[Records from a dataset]
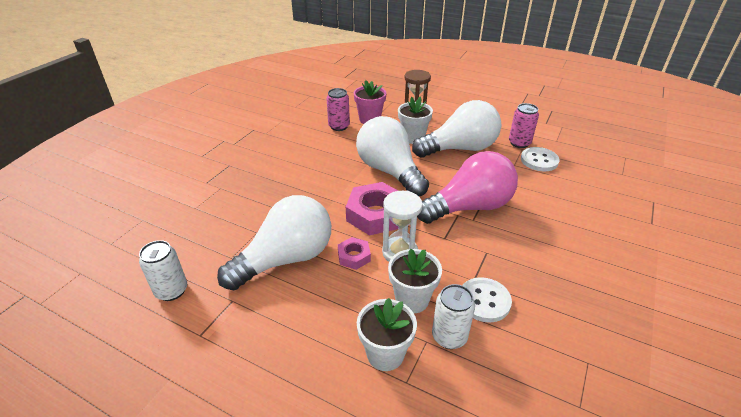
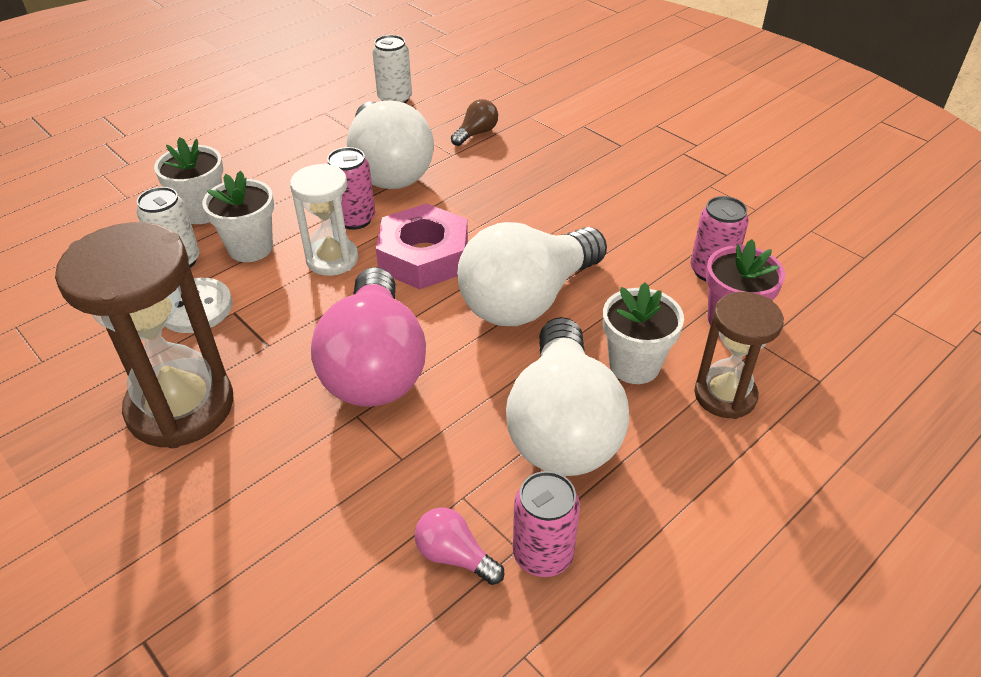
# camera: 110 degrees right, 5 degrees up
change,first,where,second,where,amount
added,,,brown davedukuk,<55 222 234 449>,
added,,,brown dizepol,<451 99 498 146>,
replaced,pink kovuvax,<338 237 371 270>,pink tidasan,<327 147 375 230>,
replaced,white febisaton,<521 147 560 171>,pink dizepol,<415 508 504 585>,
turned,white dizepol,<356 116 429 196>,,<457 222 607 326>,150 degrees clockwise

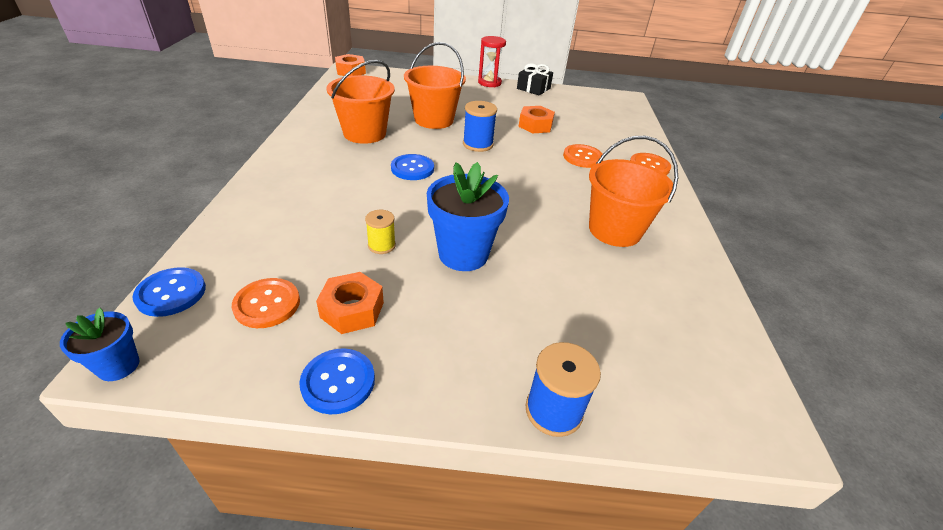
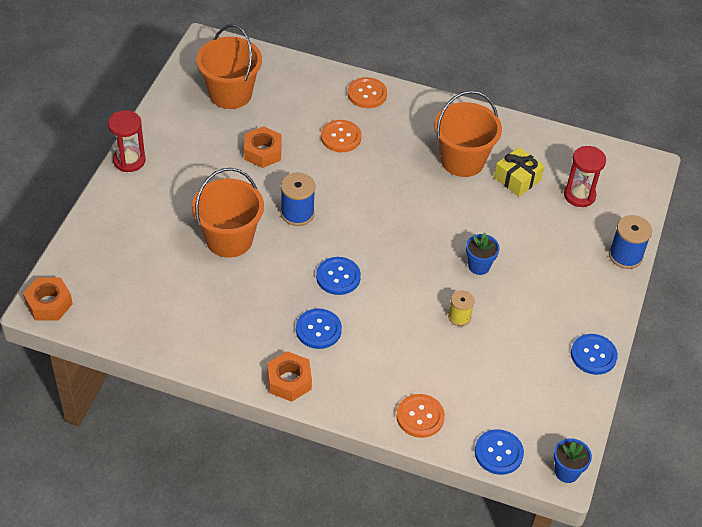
# camera: 75 degrees left, 10 degrees up
change,first,where,second,where,amount
removed,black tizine,<517 63 553 96>,,,
added,,,blue febisaton,<296 309 342 349>,
added,,,yellow tizine,<494 147 544 196>,
added,,,red davedukuk,<564 146 606 207>,
moved,orange febisaton,<232 278 300 328>,,<396 394 445 438>,
moved,orange kovuvax,<316 272 384 334>,,<267 351 312 402>,
moved,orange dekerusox,<326 60 395 144>,,<196 24 262 109>,
resized,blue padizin,<427 162 509 271>,,<466 233 500 275>,x0.54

● **Task statement**
Retyping should start at the first line of the data above and stop after the line with "replaced,white febisaton,<521 147", and no picture should be included.

● **Solution to this exercise**
# camera: 110 degrees right, 5 degrees up
change,first,where,second,where,amount
added,,,brown davedukuk,<55 222 234 449>,
added,,,brown dizepol,<451 99 498 146>,
replaced,pink kovuvax,<338 237 371 270>,pink tidasan,<327 147 375 230>,
replaced,white febisaton,<521 147 560 171>,pink dizepol,<415 508 504 585>,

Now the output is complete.